### What the exercise asks
How many lines of the data contain "purple"? Reply with the number alone.
++++++
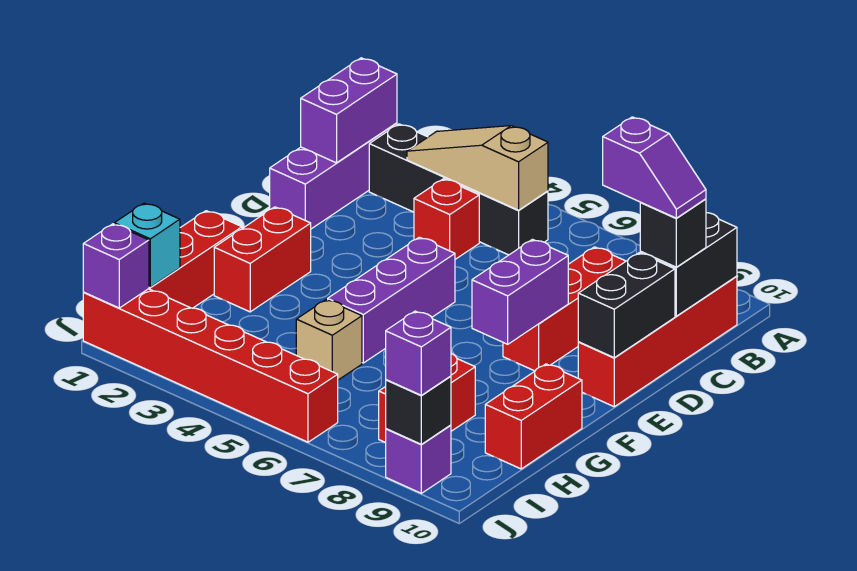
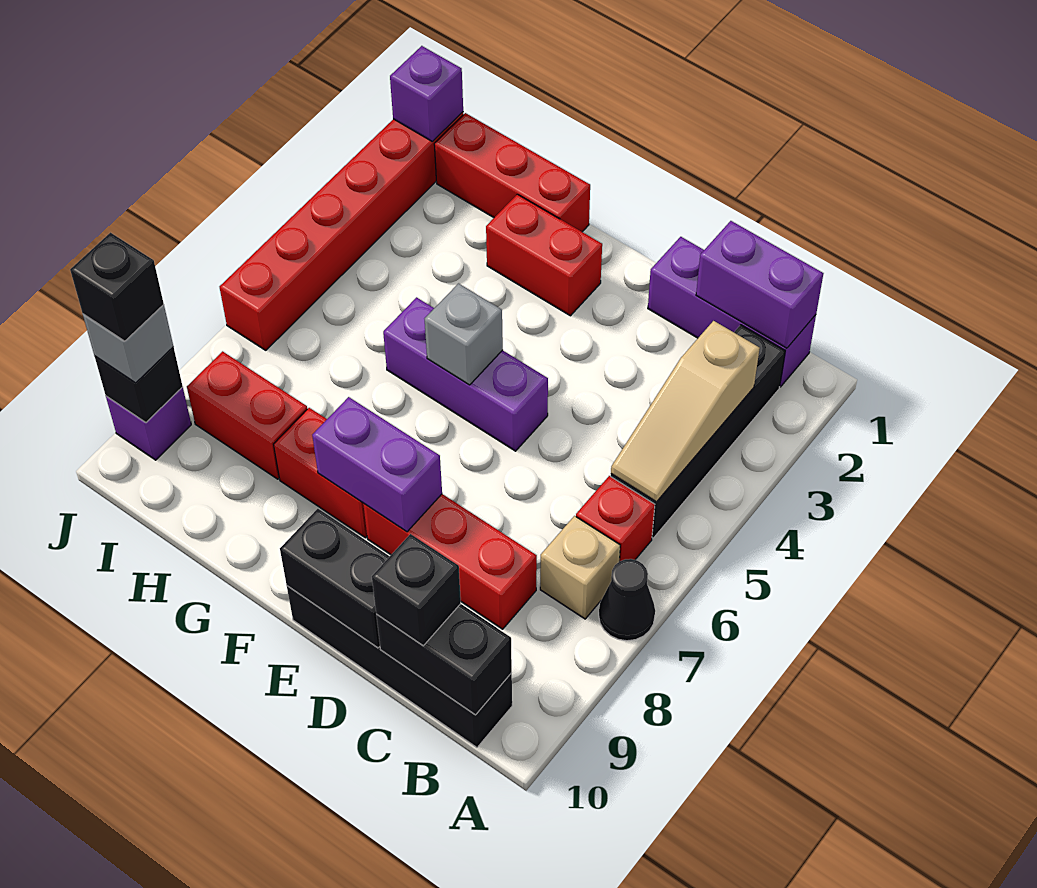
none -> black 1x1 cone [599,559,655,641]
tan 1x3 slope [407,126,548,210] -> tan 1x3 slope turned to [611,321,760,502]
red 1x4 brick [578,276,737,407] -> black 1x4 brick [287,586,512,747]
red 1x1 brick [414,179,479,259] -> red 1x1 brick moved to [576,476,655,561]
purple 1x2 slope [603,117,706,218] -> none
none -> grey 1x1 brick [425,283,503,385]
red 1x2 brick [485,364,582,469] -> red 1x2 brick moved to [274,408,367,538]
tan 1x1 brick [296,300,362,380] -> tan 1x1 brick moved to [540,516,620,619]
cyan 1x1 brick [114,203,180,287] -> none
purple 1x1 brick [386,311,451,395] -> grey 1x1 brick [83,305,173,383]
none -> black 1x1 brick [70,233,164,341]

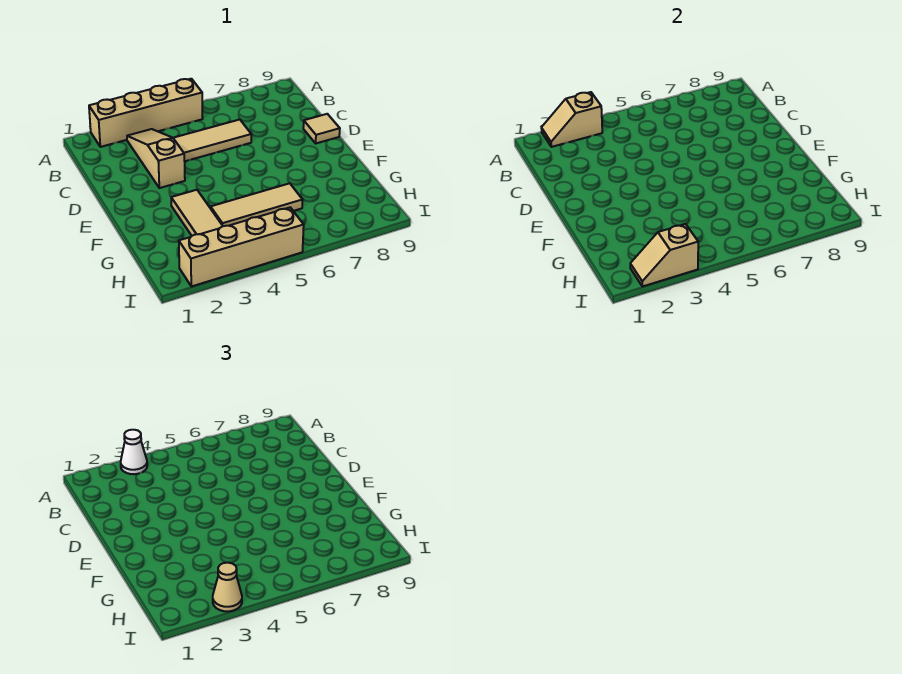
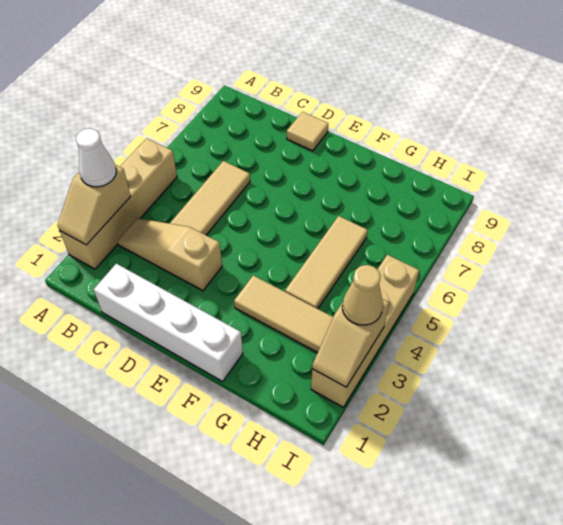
none -> white 1x4 brick [94,264,243,381]

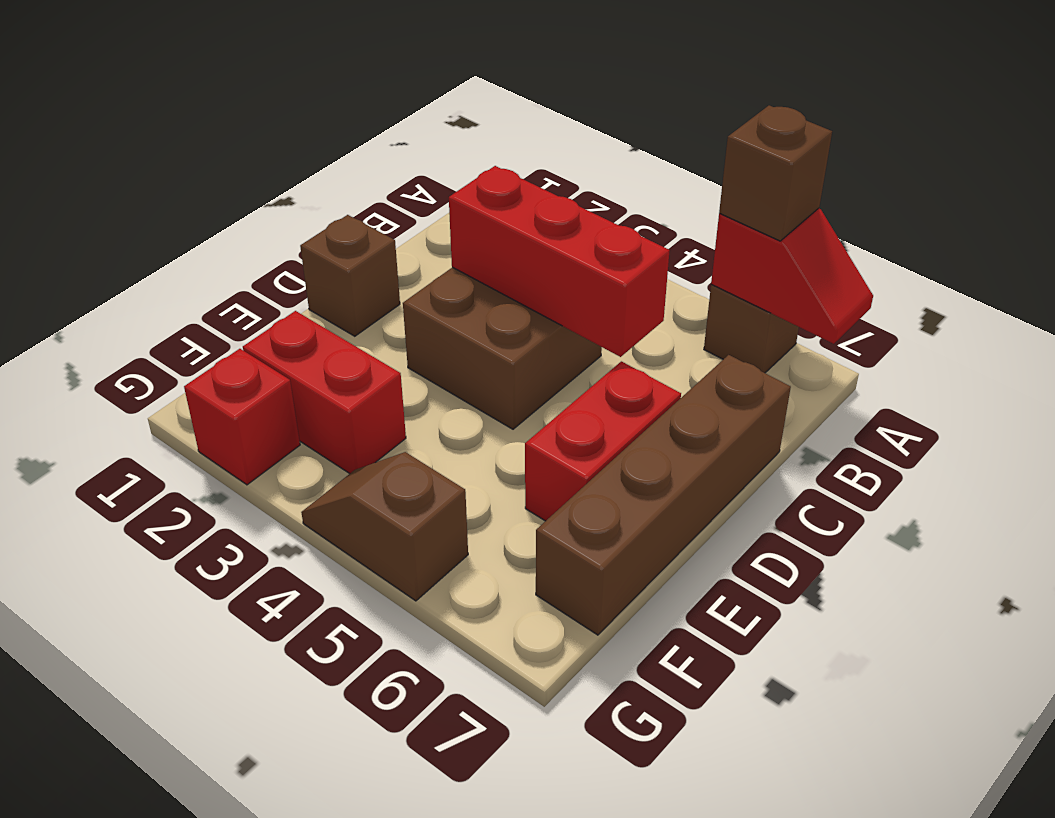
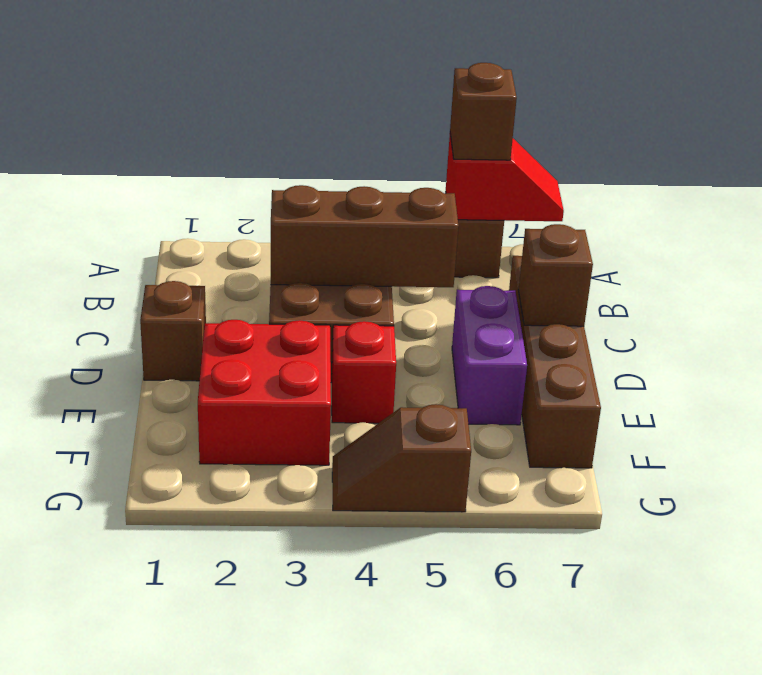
red 1x3 brick [449,166,670,357] -> brown 1x3 brick [271,185,459,287]
red 1x2 brick [525,361,681,521] -> purple 1x2 brick [452,286,527,425]
none -> brown 1x1 brick [518,224,593,326]
red 1x2 brick [243,311,406,474] -> red 2x2 brick [198,320,331,465]
red 1x1 brick [184,349,300,485] -> red 1x1 brick moved to [332,321,396,423]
++++++
### Answer below
3